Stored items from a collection
|---|

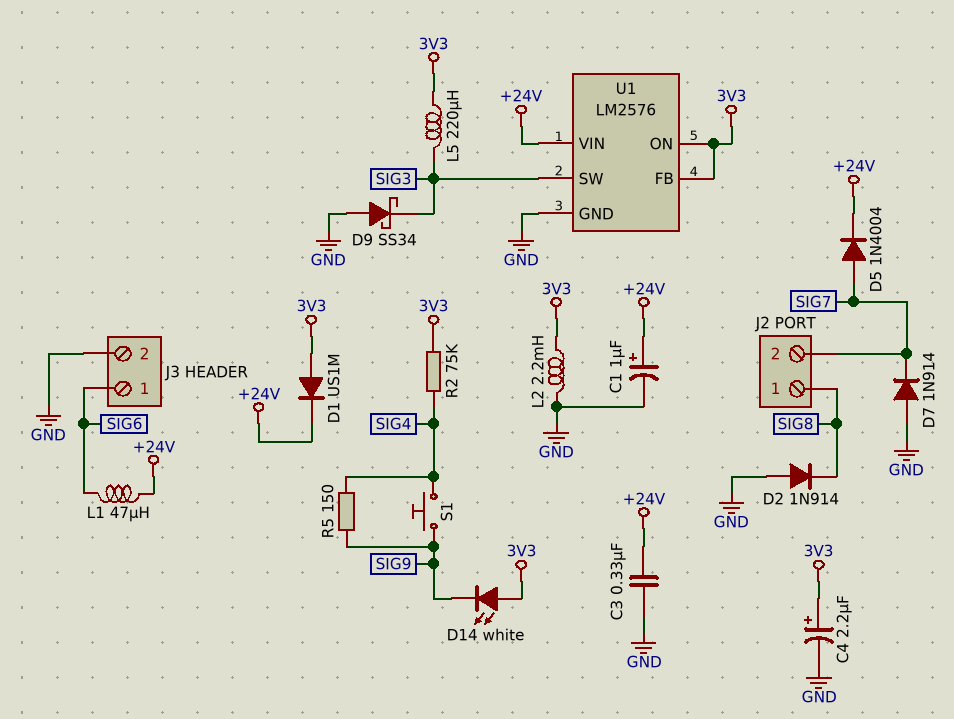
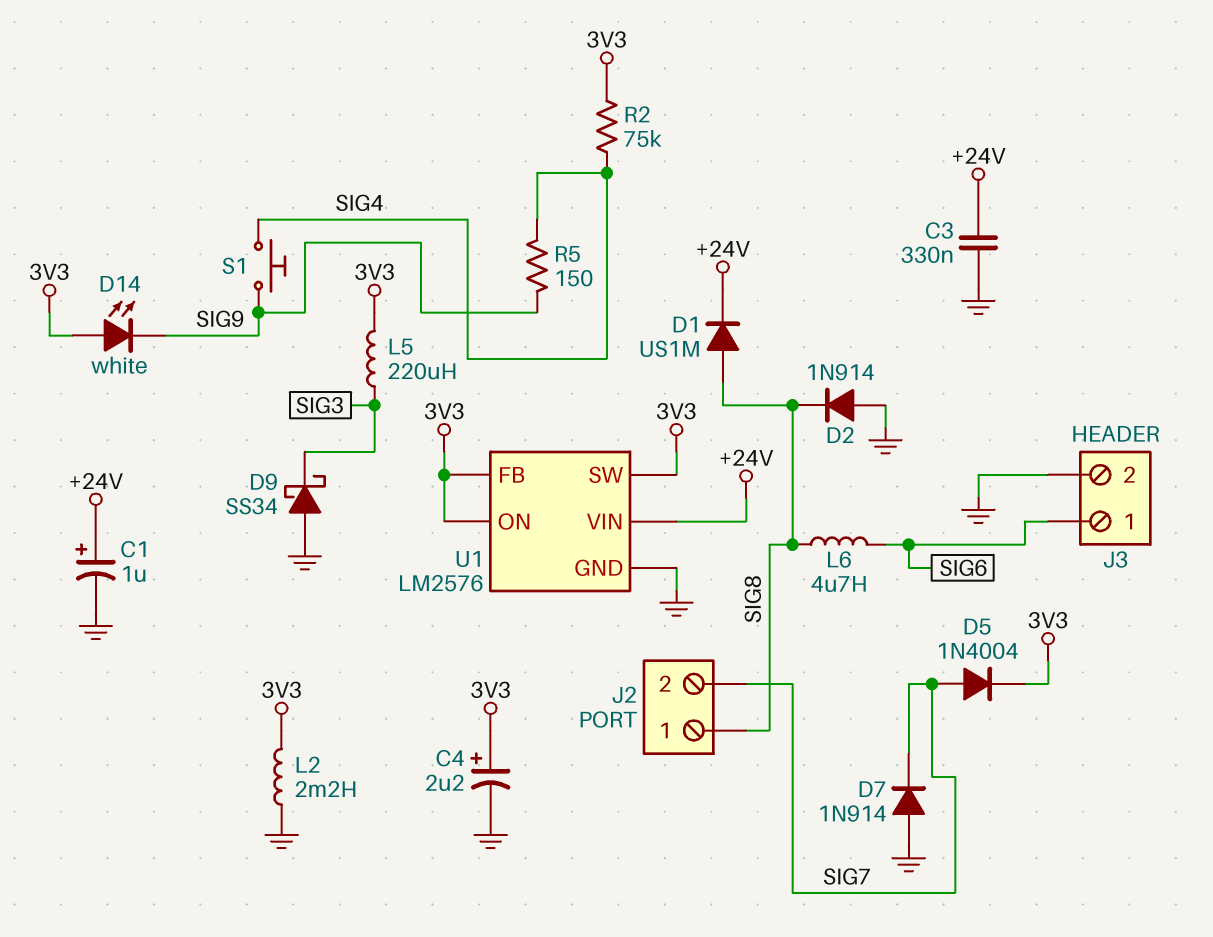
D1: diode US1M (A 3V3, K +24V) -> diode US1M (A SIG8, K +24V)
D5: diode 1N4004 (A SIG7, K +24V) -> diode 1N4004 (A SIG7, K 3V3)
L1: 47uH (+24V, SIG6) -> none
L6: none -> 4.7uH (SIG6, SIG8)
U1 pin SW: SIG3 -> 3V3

|---|

* _What needs to be done_
Given the data above, which lines hold the string "none"? Return them.

* _Written response_
L1: 47uH (+24V, SIG6) -> none
L6: none -> 4.7uH (SIG6, SIG8)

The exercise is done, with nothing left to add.